THE DATA below:

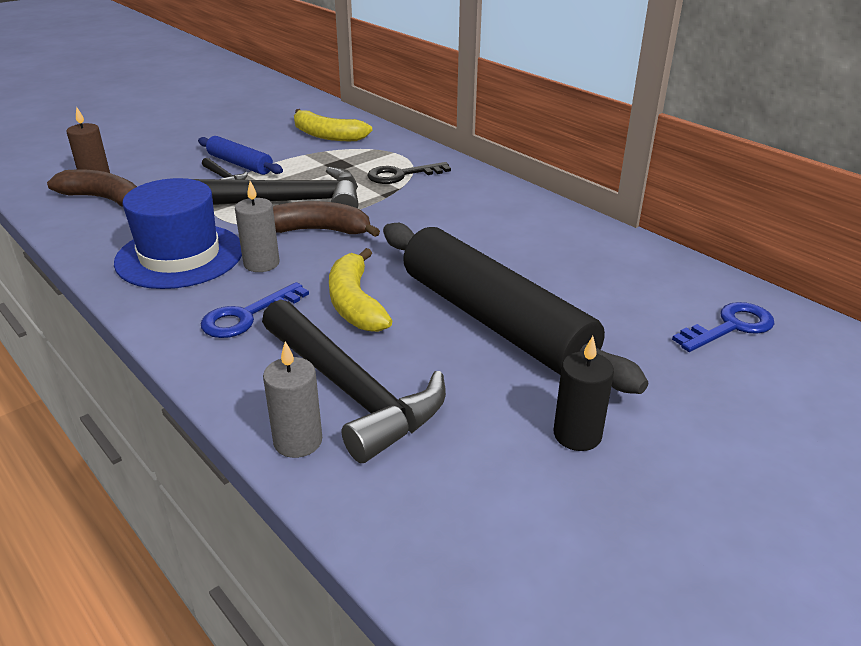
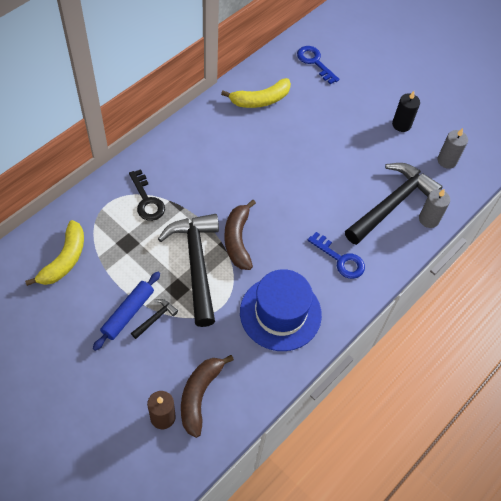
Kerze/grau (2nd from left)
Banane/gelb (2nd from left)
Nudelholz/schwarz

End of THE DATA.

Reproduce the listing above exactly, excluding all pictures.

- _RESPONSE BOX_
Kerze/grau (2nd from left)
Banane/gelb (2nd from left)
Nudelholz/schwarz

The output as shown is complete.